DATASET RECORDS Start Marker

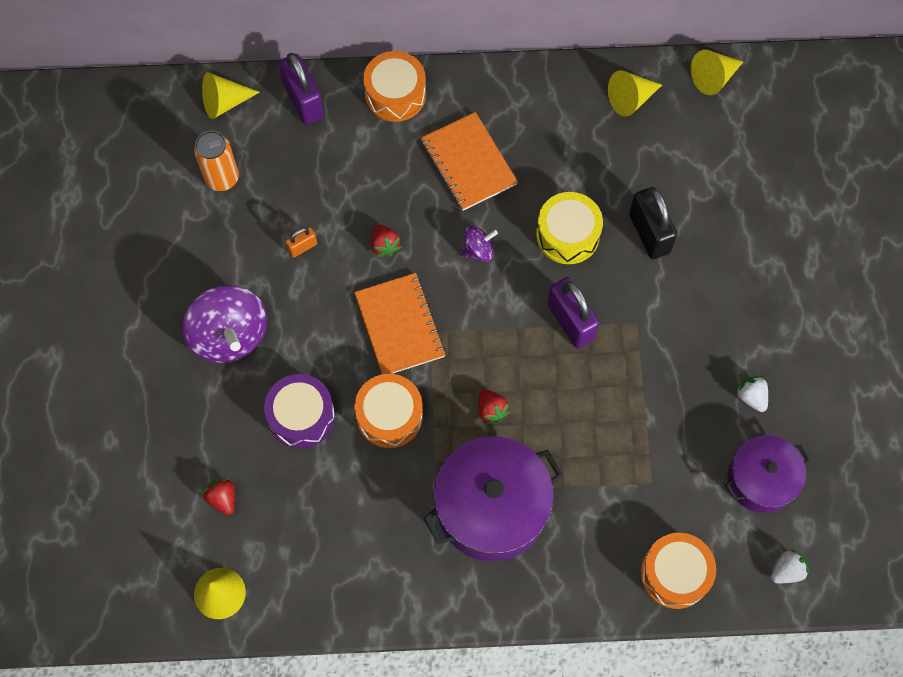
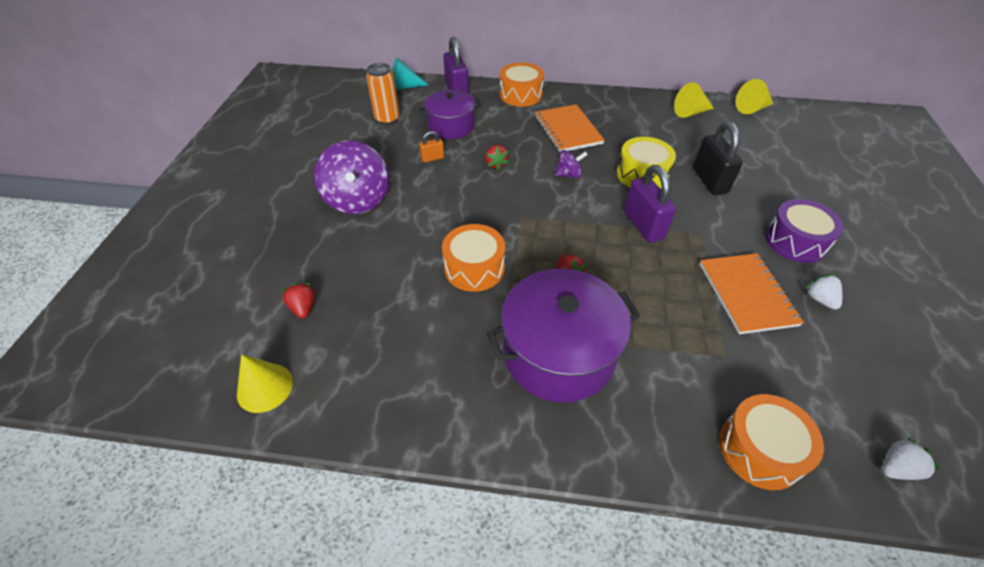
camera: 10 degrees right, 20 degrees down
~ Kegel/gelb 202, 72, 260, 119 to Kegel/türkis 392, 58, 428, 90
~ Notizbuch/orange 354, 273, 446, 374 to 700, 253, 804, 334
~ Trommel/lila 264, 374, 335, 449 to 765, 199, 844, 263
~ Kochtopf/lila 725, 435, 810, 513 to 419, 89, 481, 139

DATASET RECORDS End Marker

→ **INSTRUCTIONS FOR THE TASK**:
Copy every line of the data word for word, omitting the images.

→ **EXERCISE OUTPUT**:
camera: 10 degrees right, 20 degrees down
~ Kegel/gelb 202, 72, 260, 119 to Kegel/türkis 392, 58, 428, 90
~ Notizbuch/orange 354, 273, 446, 374 to 700, 253, 804, 334
~ Trommel/lila 264, 374, 335, 449 to 765, 199, 844, 263
~ Kochtopf/lila 725, 435, 810, 513 to 419, 89, 481, 139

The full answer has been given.